==== Data for this task ====
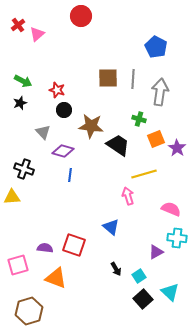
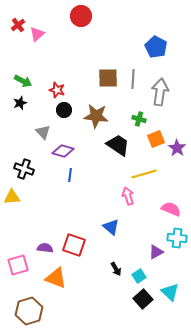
brown star: moved 5 px right, 10 px up
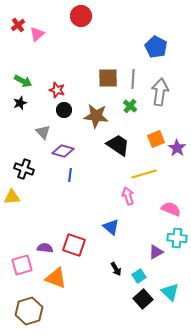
green cross: moved 9 px left, 13 px up; rotated 24 degrees clockwise
pink square: moved 4 px right
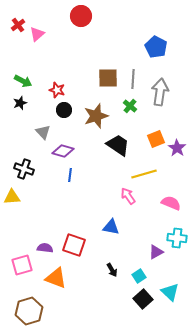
brown star: rotated 25 degrees counterclockwise
pink arrow: rotated 18 degrees counterclockwise
pink semicircle: moved 6 px up
blue triangle: rotated 30 degrees counterclockwise
black arrow: moved 4 px left, 1 px down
====
Given exercise:
Turn the lines of data above into a numbered list, skipping any blank lines and omitting the picture lines.

Exercise solution:
1. brown star: moved 5 px right, 10 px up
2. green cross: moved 9 px left, 13 px up; rotated 24 degrees clockwise
3. pink square: moved 4 px right
4. brown star: rotated 25 degrees counterclockwise
5. pink arrow: rotated 18 degrees counterclockwise
6. pink semicircle: moved 6 px up
7. blue triangle: rotated 30 degrees counterclockwise
8. black arrow: moved 4 px left, 1 px down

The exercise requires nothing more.